Task objective: Reply with nothing but how many lines in the entries below include "SONAR".

Records provided:
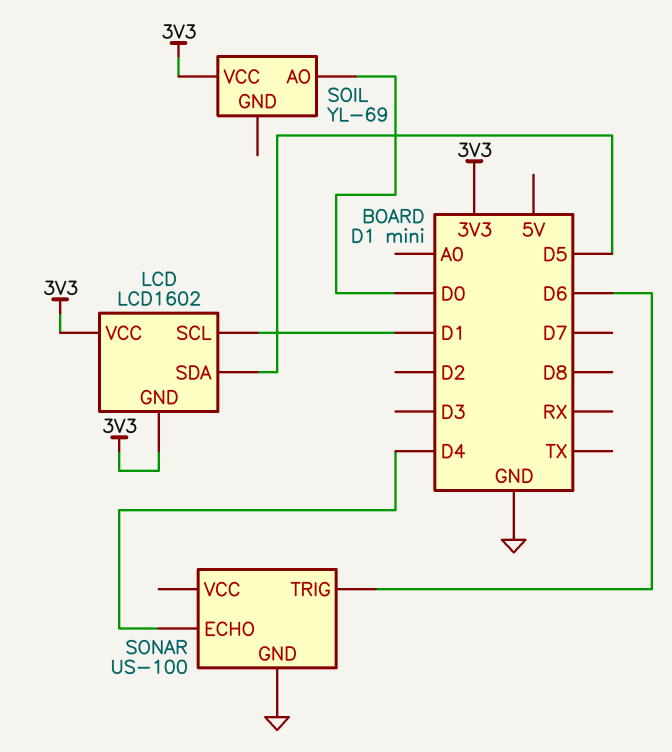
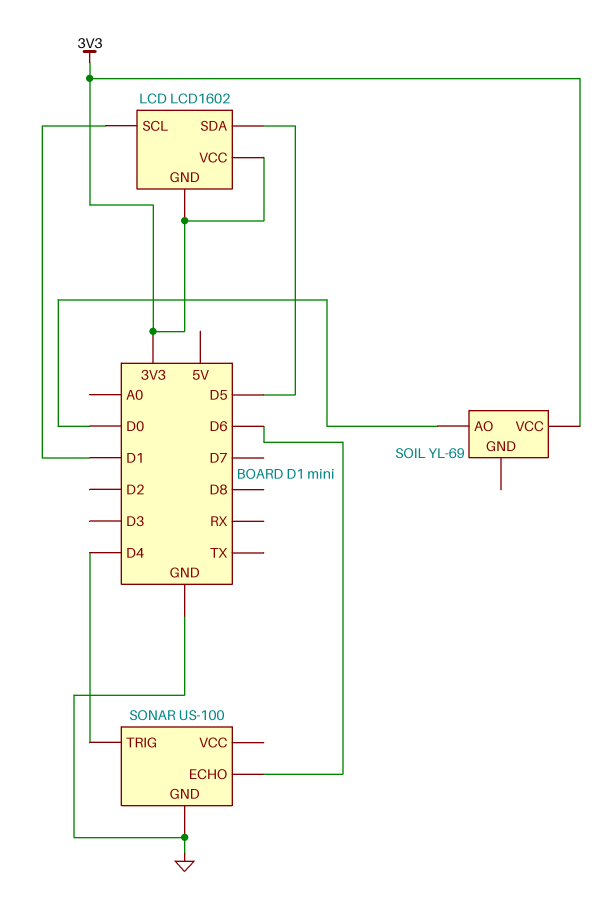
SONAR pin ECHO: D4 -> D6
SONAR pin TRIG: D6 -> D4

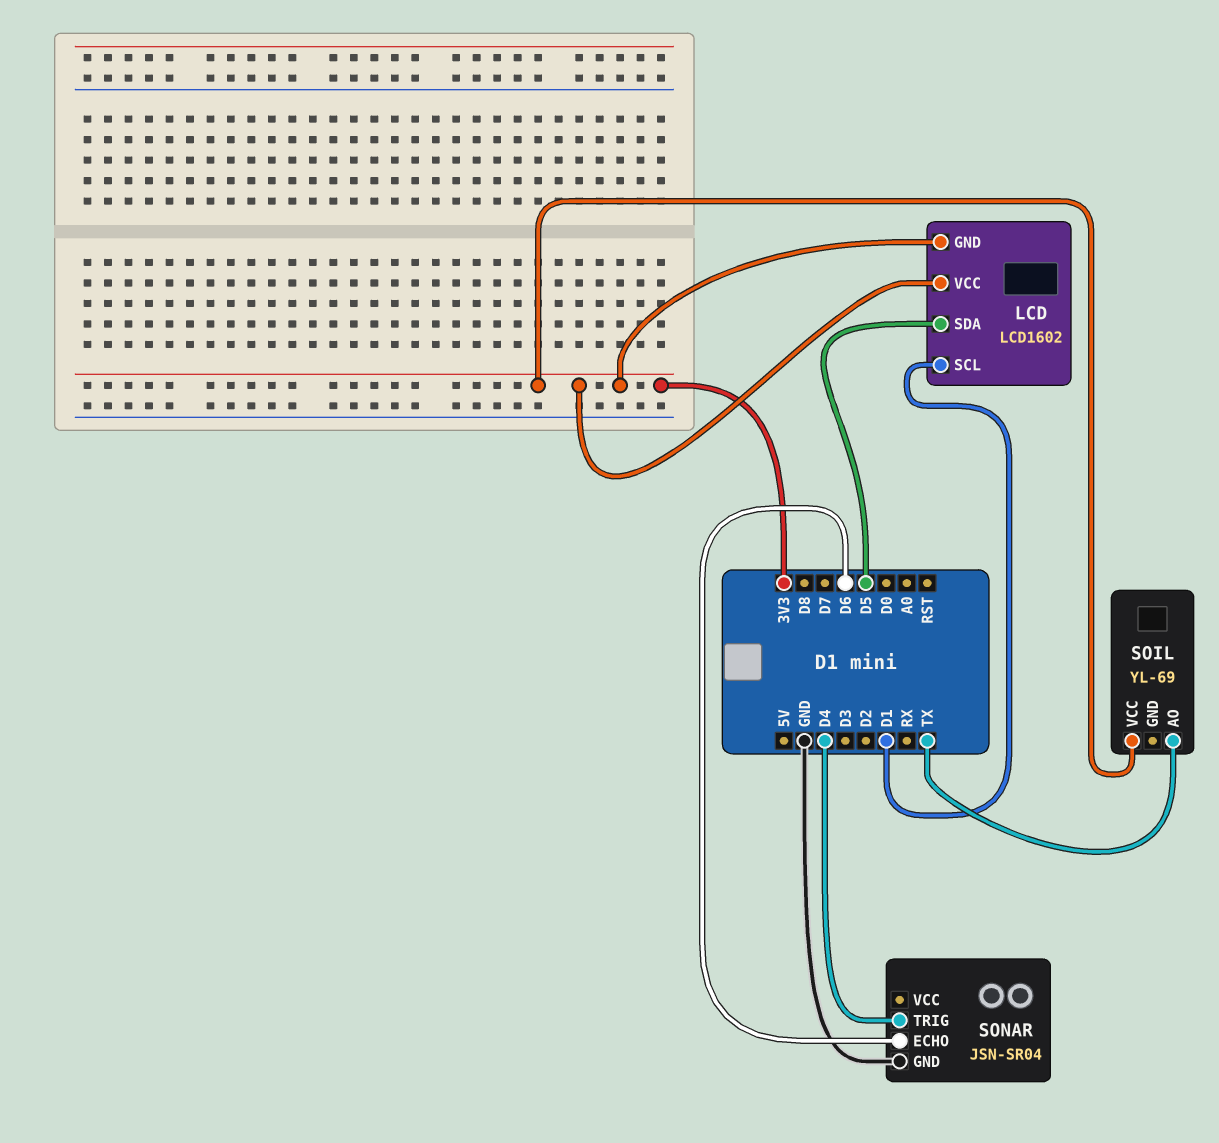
SOIL pin AO: D0 -> TX
SONAR: US-100 -> JSN-SR04

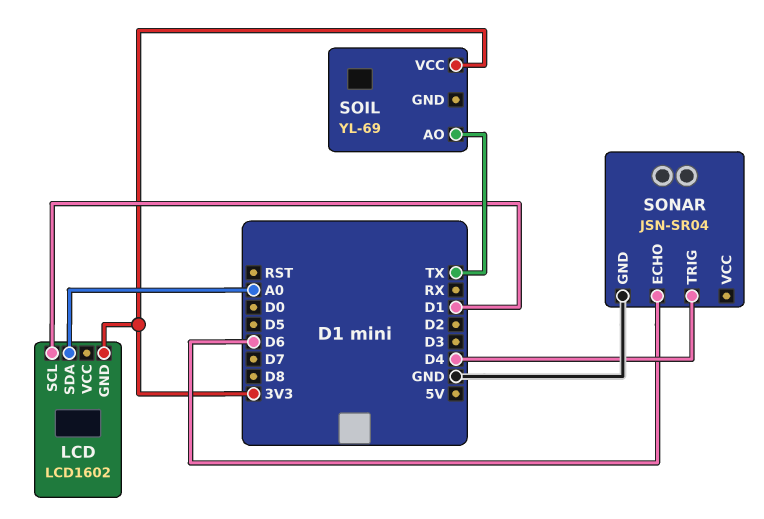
LCD pin SDA: D5 -> A0
LCD pin VCC: 3V3 -> none

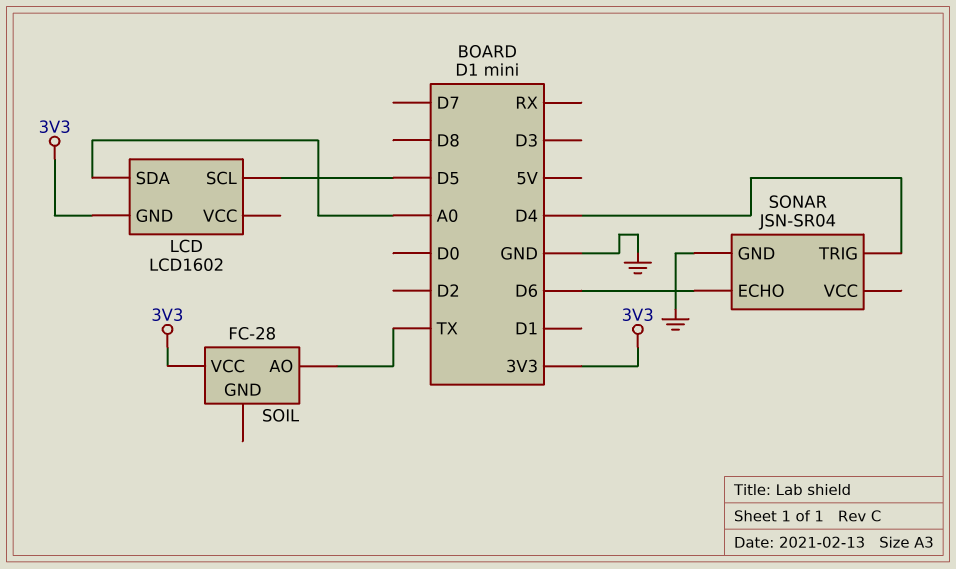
LCD pin SCL: D1 -> D5
SOIL: YL-69 -> FC-28

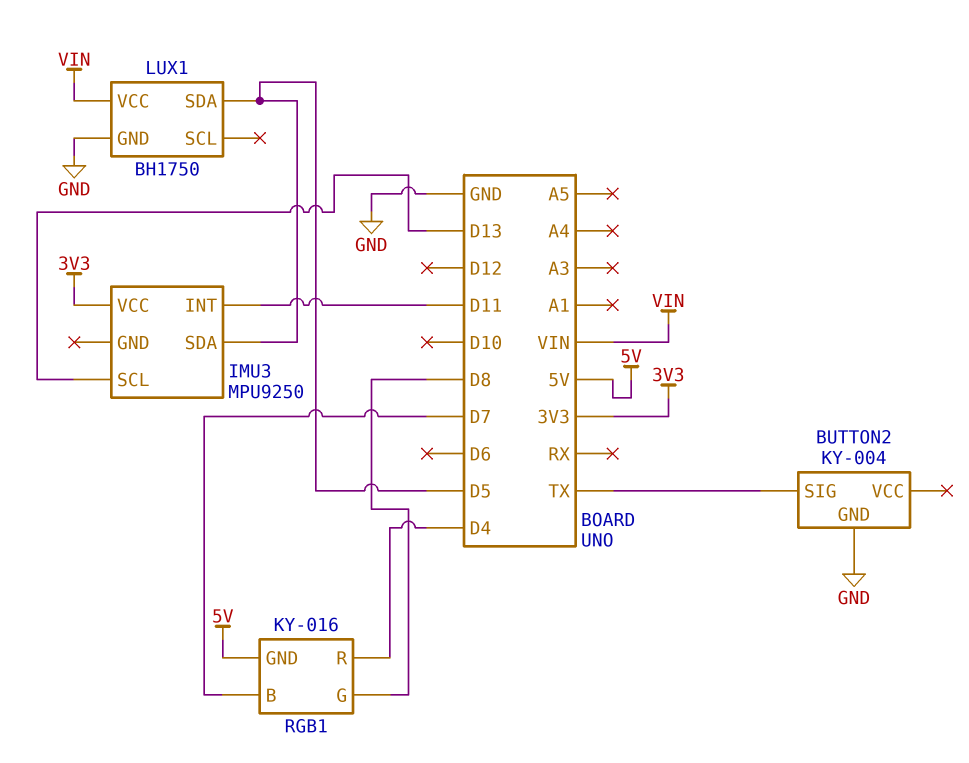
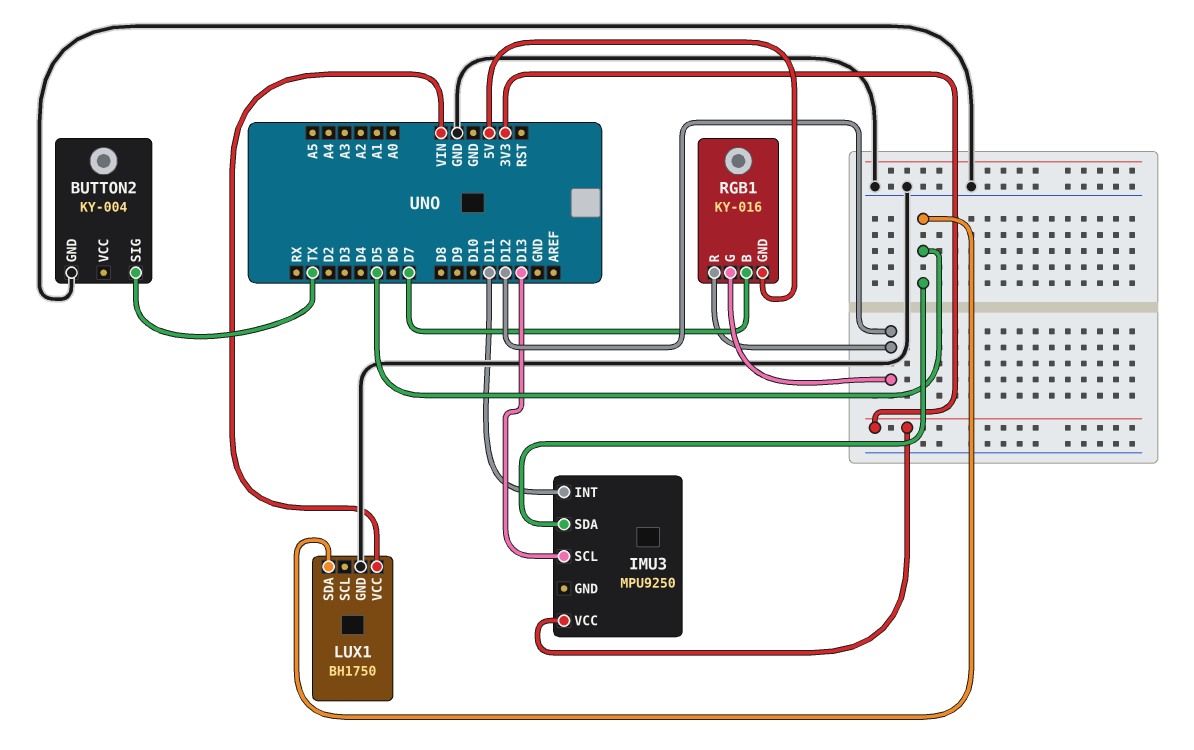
RGB1 pin G: D8 -> D12
RGB1 pin R: D4 -> D12

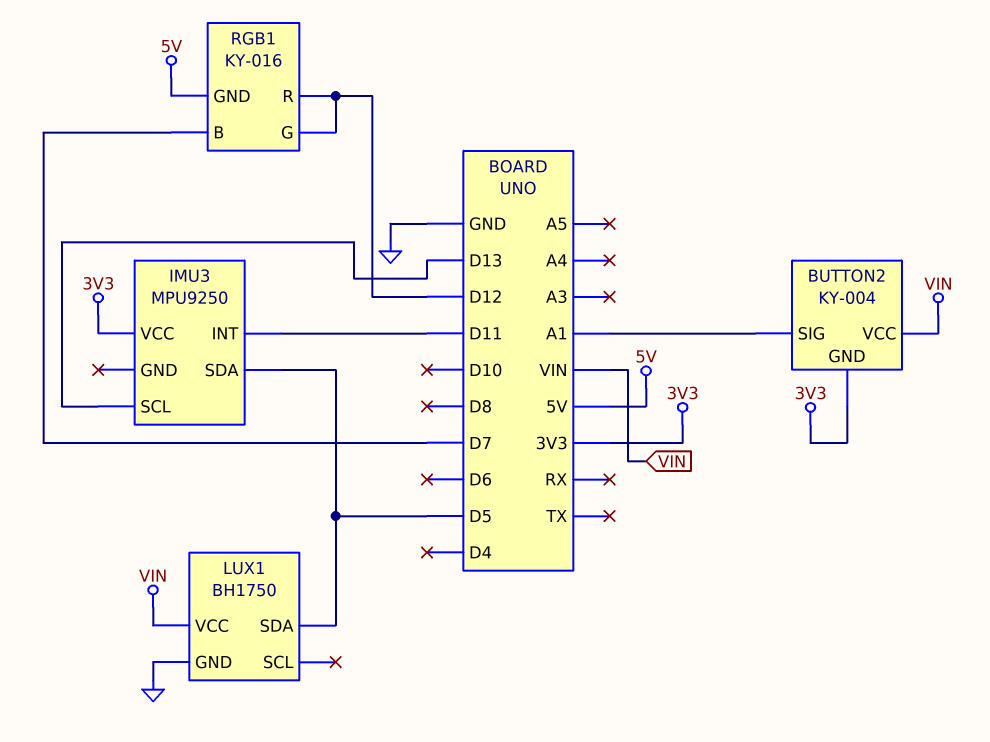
BUTTON2 pin GND: GND -> 3V3
BUTTON2 pin SIG: TX -> A1
BUTTON2 pin VCC: none -> VIN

The answer: 3